Instructions for the task
Of all the lines in the material, tally those containing the string "cyan", and report nothing but the total.
________________________
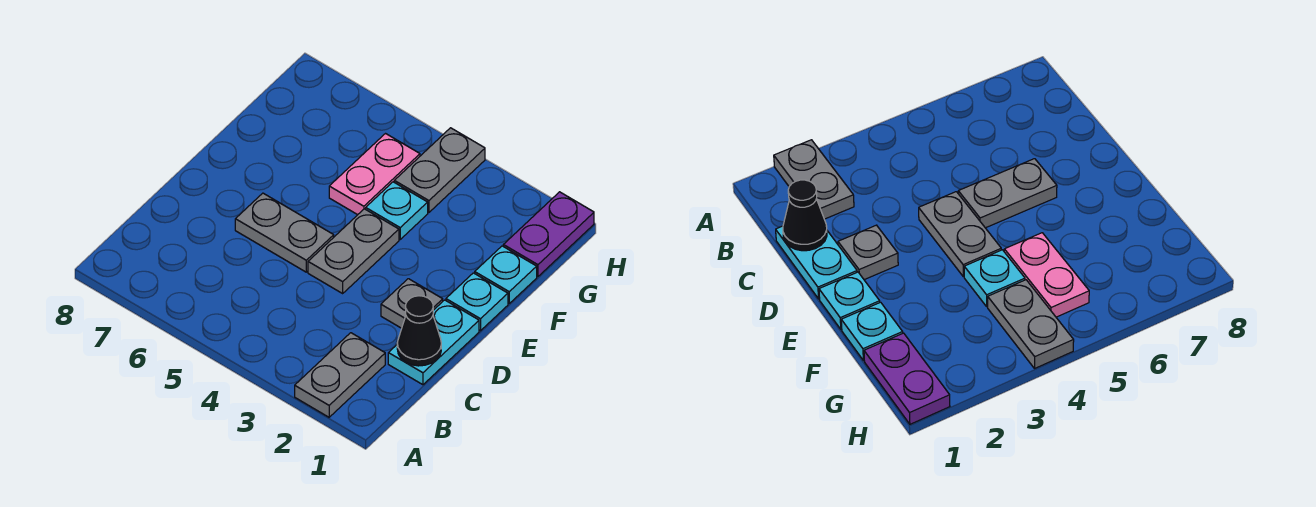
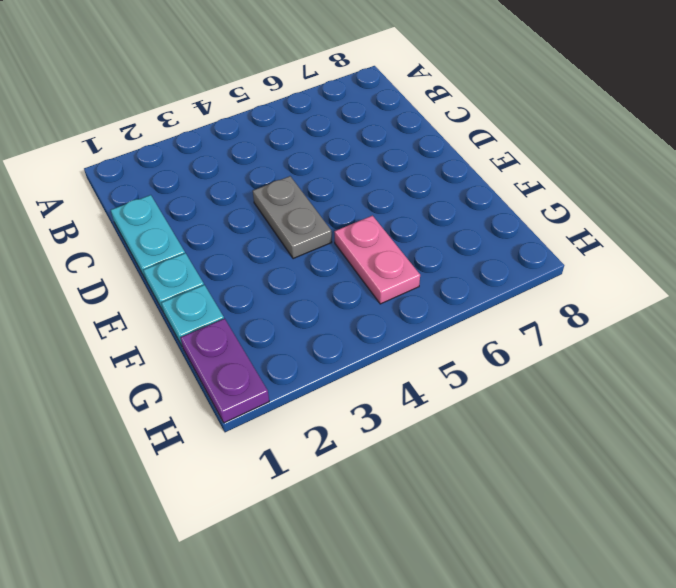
none -> grey plate A2:B2 level 1
none -> grey plate D2 level 1
none -> grey plate D5:D6 level 1

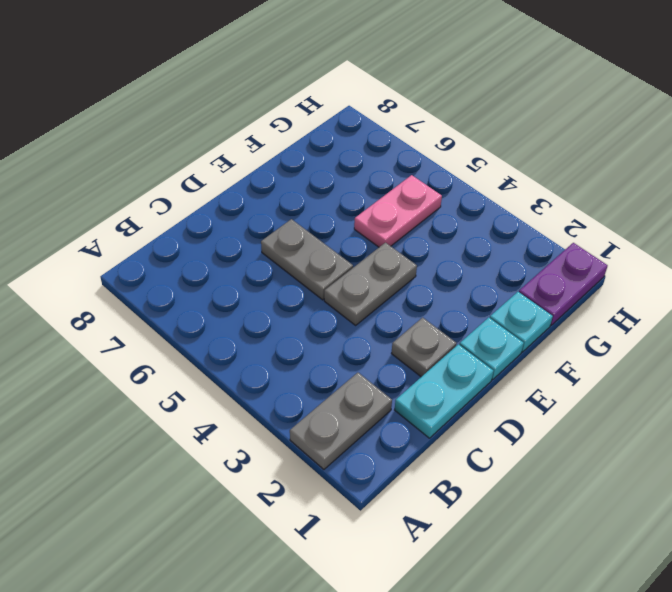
none -> cyan plate F4 level 1
none -> grey plate G4:H4 level 1
none -> black cone C1 level 2

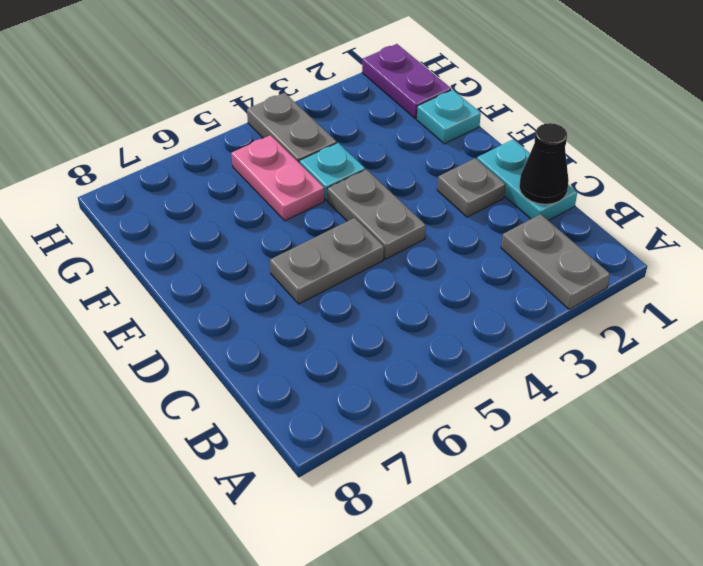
none -> cyan plate E1 level 1

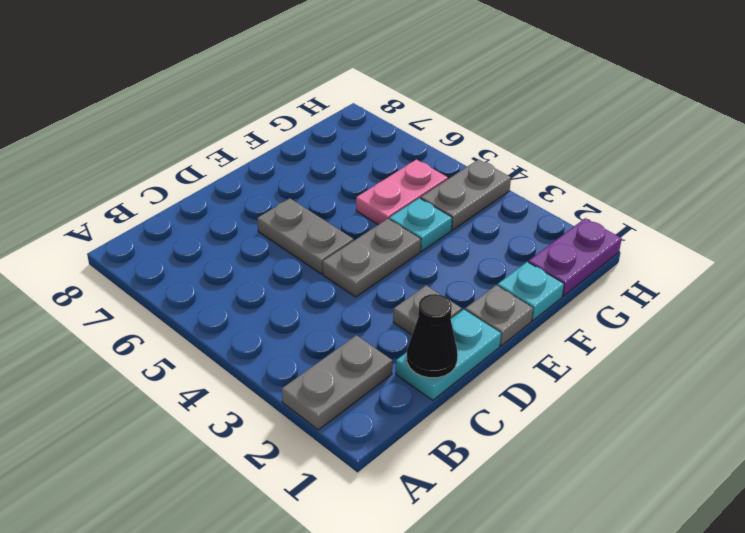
grey plate E1 level 1 -> cyan plate E1 level 1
________________________
Expected answer
3